---- Records supplied

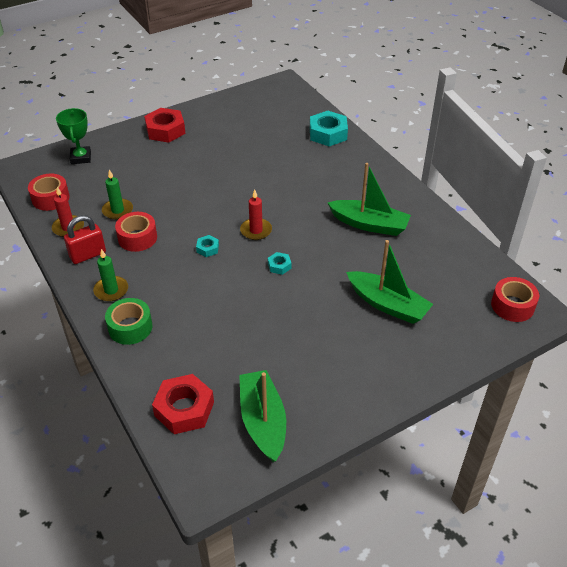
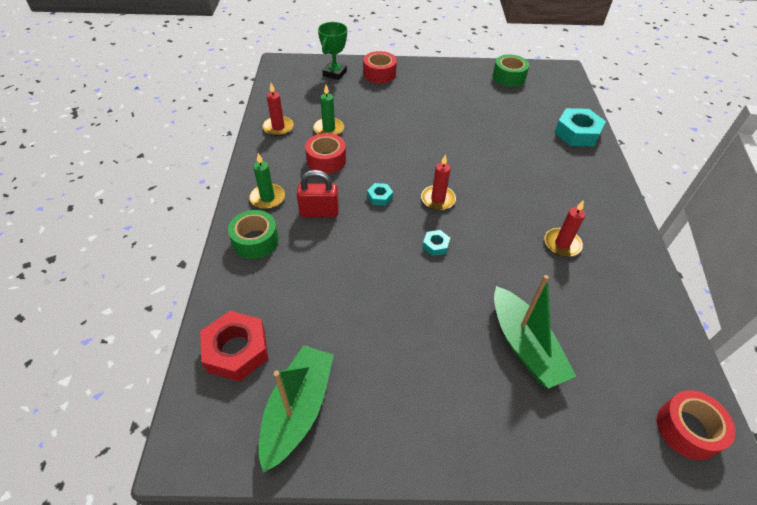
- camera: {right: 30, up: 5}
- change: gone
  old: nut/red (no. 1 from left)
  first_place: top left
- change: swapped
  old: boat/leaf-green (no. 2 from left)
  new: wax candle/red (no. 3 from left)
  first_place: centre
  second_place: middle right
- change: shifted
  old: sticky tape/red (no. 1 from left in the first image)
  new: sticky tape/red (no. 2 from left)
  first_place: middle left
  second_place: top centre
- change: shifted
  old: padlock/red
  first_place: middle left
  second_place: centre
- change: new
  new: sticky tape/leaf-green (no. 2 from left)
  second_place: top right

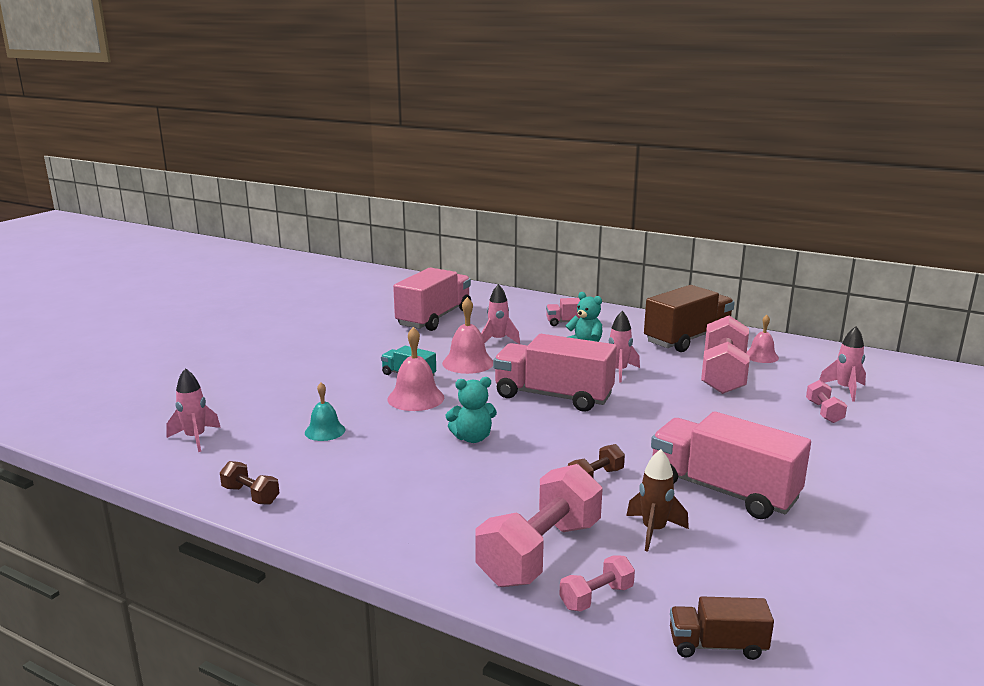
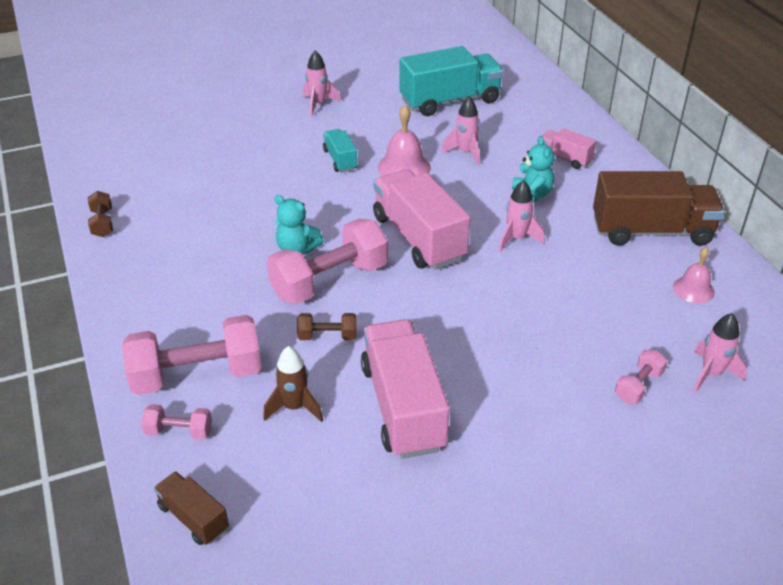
- camera: {right: 40, up: 20}
- change: repainted
  old: lorry/pink (no. 1 from left)
  new: lorry/aqua (no. 2 from left)
  first_place: centre
  second_place: top centre
- change: shifted
  old: dumbbell/pink (no. 3 from left)
  first_place: middle right
  second_place: centre
- change: gone
  old: hand bell/pink (no. 1 from left)
  first_place: centre
- change: shifted
  old: rocket/pink (no. 1 from left)
  first_place: middle left
  second_place: top centre
- change: gone
  old: hand bell/aqua
  first_place: middle left

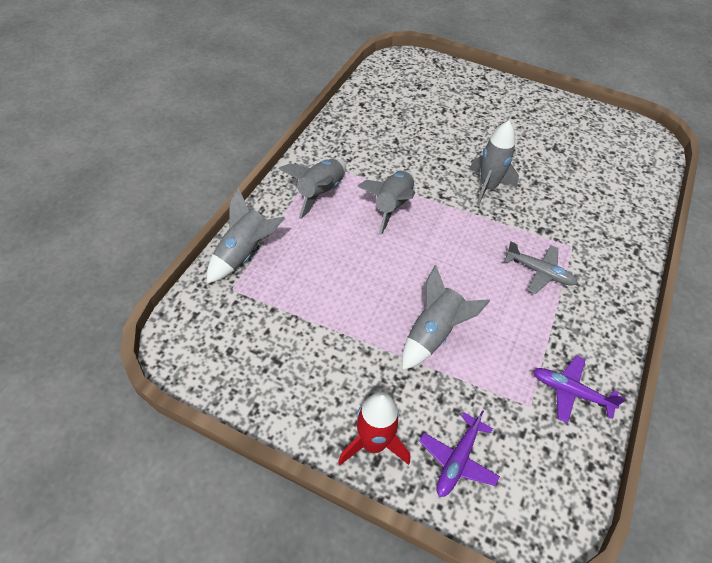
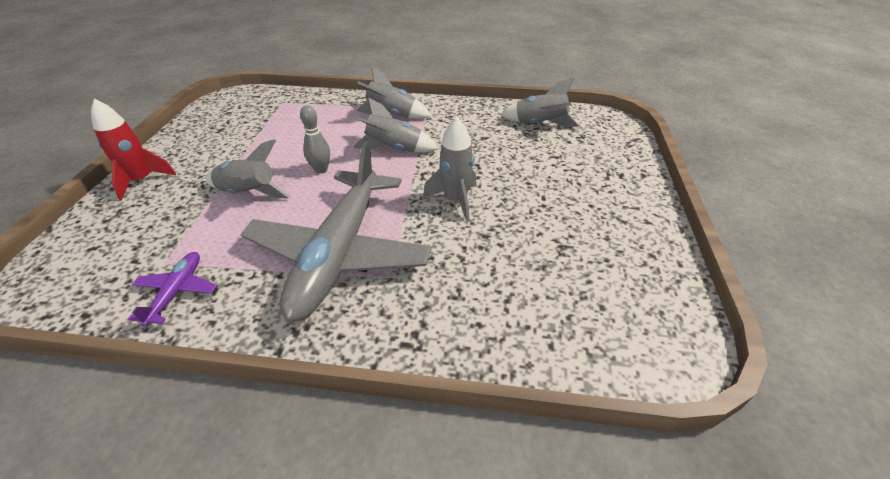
- camera: {right: 75, up: -10}
- change: shifted
  old: rocket/grey (no. 1 from left in the first image)
  new: rocket/grey (no. 5 from left)
  first_place: centre
  second_place: top centre
- change: scaled
  old: aeroplane/grey
  first_place: middle right
  second_place: centre
  factor: 2.43
- change: gone
  old: aeroplane/violet (no. 1 from left)
  first_place: bottom centre
- change: new
  new: bowling pin/grey
  second_place: top centre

--------

◆ **Exercise details**: Should there be pictures in the data, leave them out and return the rest exactly.

◆ **Reply**:
- camera: {right: 30, up: 5}
- change: gone
  old: nut/red (no. 1 from left)
  first_place: top left
- change: swapped
  old: boat/leaf-green (no. 2 from left)
  new: wax candle/red (no. 3 from left)
  first_place: centre
  second_place: middle right
- change: shifted
  old: sticky tape/red (no. 1 from left in the first image)
  new: sticky tape/red (no. 2 from left)
  first_place: middle left
  second_place: top centre
- change: shifted
  old: padlock/red
  first_place: middle left
  second_place: centre
- change: new
  new: sticky tape/leaf-green (no. 2 from left)
  second_place: top right

- camera: {right: 40, up: 20}
- change: repainted
  old: lorry/pink (no. 1 from left)
  new: lorry/aqua (no. 2 from left)
  first_place: centre
  second_place: top centre
- change: shifted
  old: dumbbell/pink (no. 3 from left)
  first_place: middle right
  second_place: centre
- change: gone
  old: hand bell/pink (no. 1 from left)
  first_place: centre
- change: shifted
  old: rocket/pink (no. 1 from left)
  first_place: middle left
  second_place: top centre
- change: gone
  old: hand bell/aqua
  first_place: middle left

- camera: {right: 75, up: -10}
- change: shifted
  old: rocket/grey (no. 1 from left in the first image)
  new: rocket/grey (no. 5 from left)
  first_place: centre
  second_place: top centre
- change: scaled
  old: aeroplane/grey
  first_place: middle right
  second_place: centre
  factor: 2.43
- change: gone
  old: aeroplane/violet (no. 1 from left)
  first_place: bottom centre
- change: new
  new: bowling pin/grey
  second_place: top centre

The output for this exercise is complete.